Aim of the task:
From the entries provided below, copy each line that contains the word "turquoise".

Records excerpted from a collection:

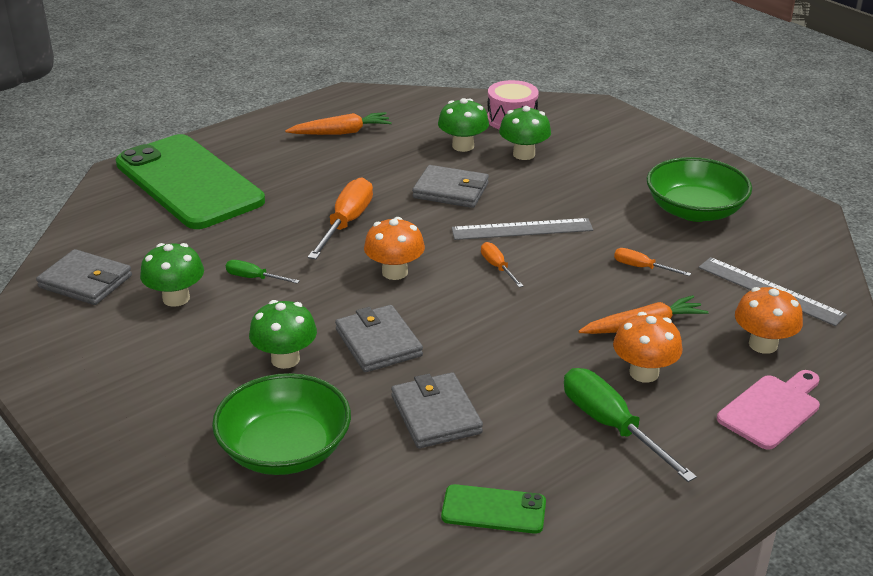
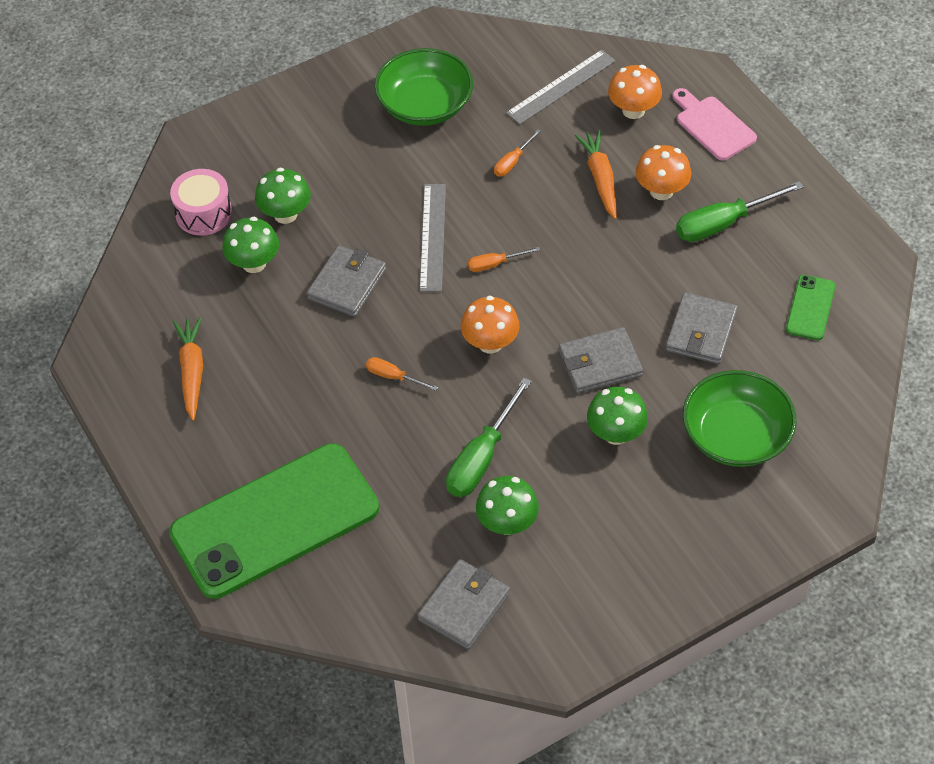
camera: 80 degrees left, 20 degrees up
(254, 278) = (482, 457): green screwdriver -> green screwdriver, size x1.91
(346, 223) = (393, 377): orange screwdriver -> orange screwdriver, size x0.52
(436, 414) = (701, 331): grey wallet -> grey wallet turned 60 degrees counterclockwise

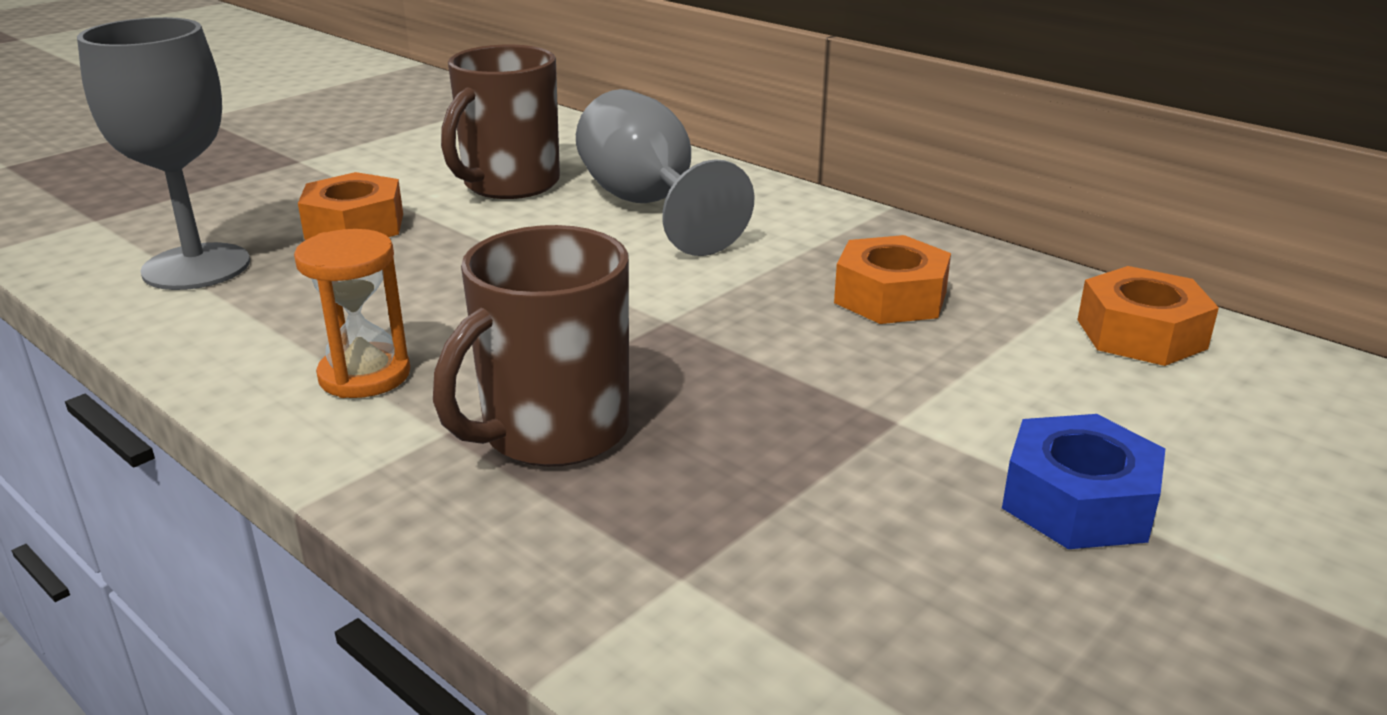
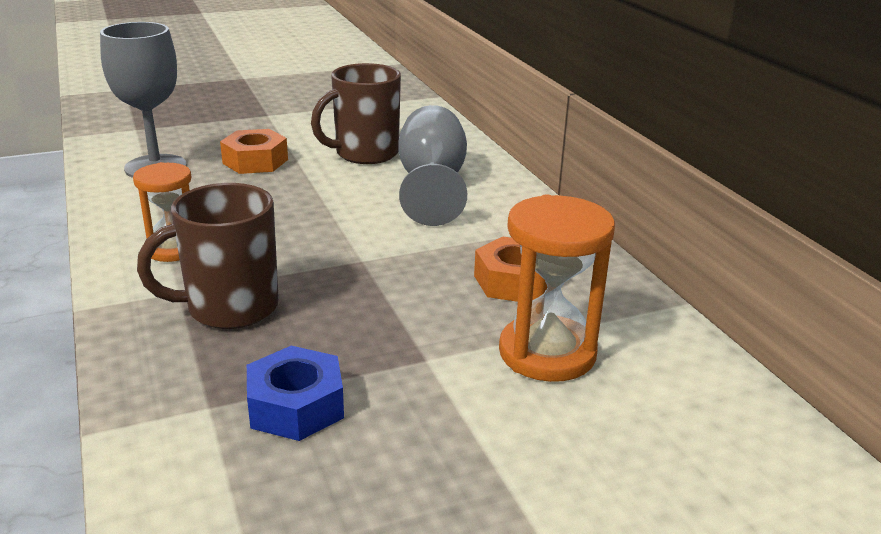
camera: 25 degrees right, 0 degrees up
(1027, 370) = (547, 353): none -> orange hourglass
(1078, 502) = (477, 443): blue nut -> blue nut (296, 406)
(1141, 334) = (658, 352): orange nut -> none

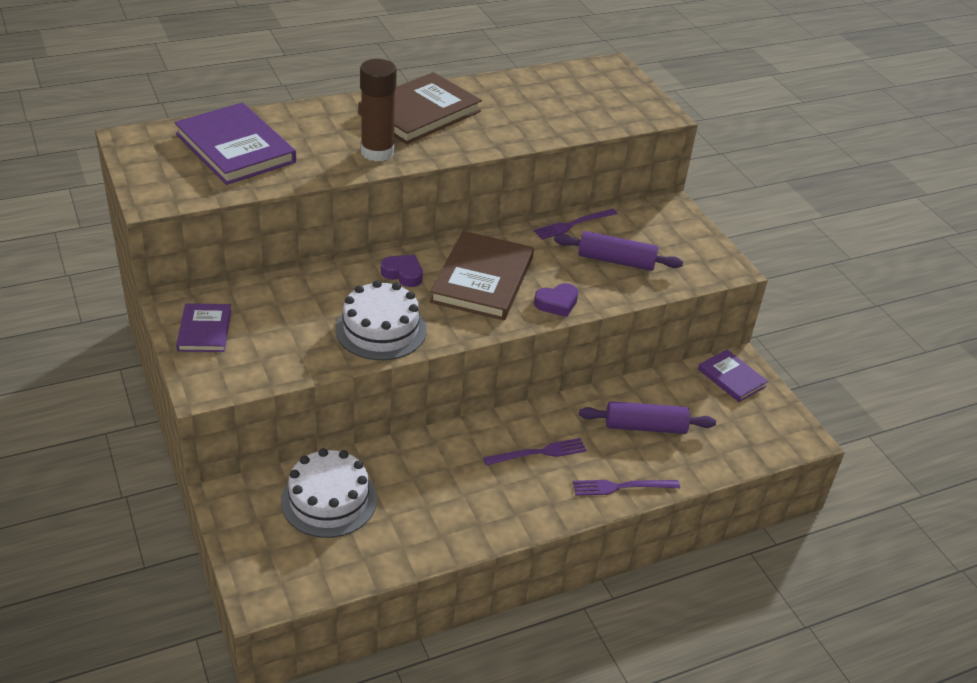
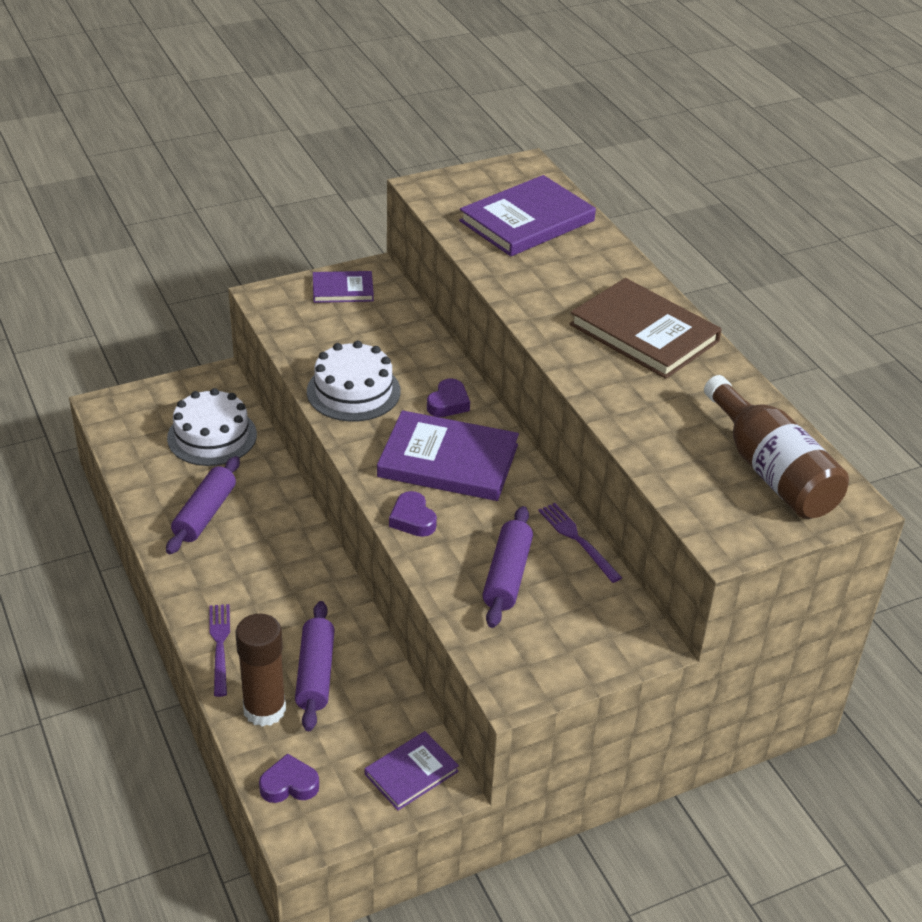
camera: 90 degrees right, 0 degrees up
(377, 152) = (546, 306): brown glue stick -> brown glue stick (264, 709)
(450, 502) = (205, 514): none -> purple rolling pin
(482, 279) = (448, 461): brown book -> purple book
(538, 453) = (272, 580): purple fork -> none
(584, 87) = (771, 471): none -> brown bottle
(757, 443) = (289, 785): none -> purple heart

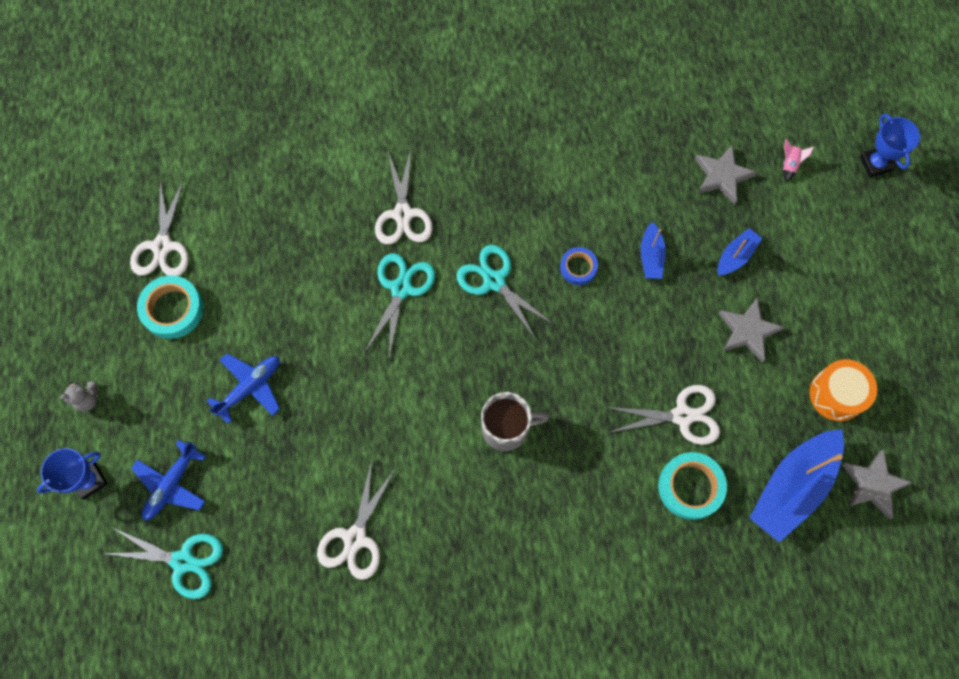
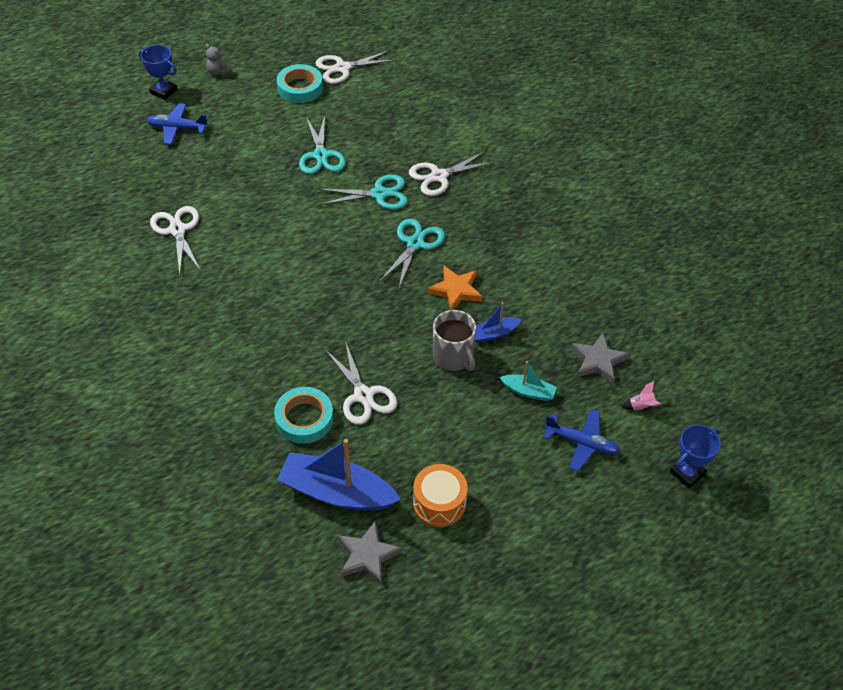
camera: 65 degrees right, 20 degrees down
(183, 561) = (127, 151): turquoise scissors -> turquoise scissors (321, 155)
(250, 387) = (263, 142): blue plane -> blue plane (582, 443)
(355, 538) = (177, 230): white scissors -> white scissors turned 75 degrees clockwise
(506, 428) = (299, 287): grey mug -> grey mug (453, 356)
(578, 267) = (456, 290): blue tape -> orange star
(735, 256) = (528, 391): blue boat -> turquoise boat
(748, 331) = (463, 420): grey star -> none

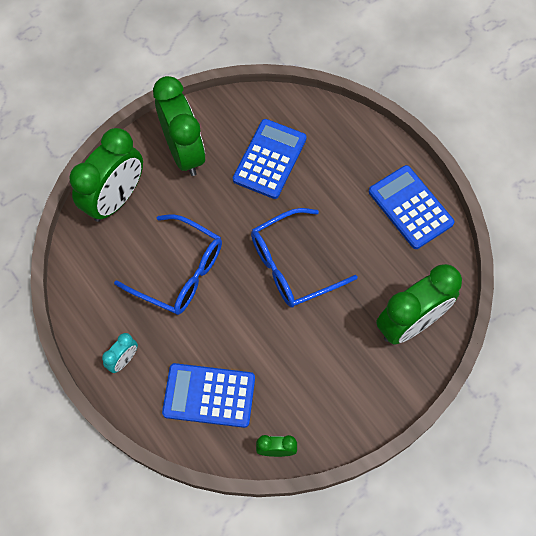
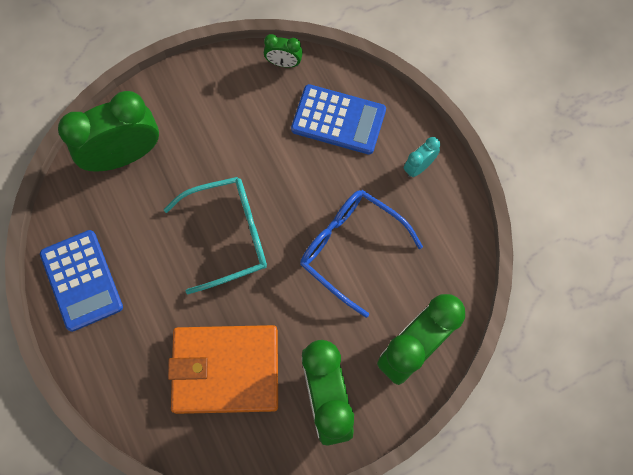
camera: 170 degrees left, 5 degrees up
(269, 159) = (226, 370): blue calculator -> orange wallet
(292, 265) = (229, 235): blue glasses -> turquoise glasses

Result of the task:
(183, 561) = (127, 151): turquoise scissors -> turquoise scissors (321, 155)
(735, 256) = (528, 391): blue boat -> turquoise boat
(292, 265) = (229, 235): blue glasses -> turquoise glasses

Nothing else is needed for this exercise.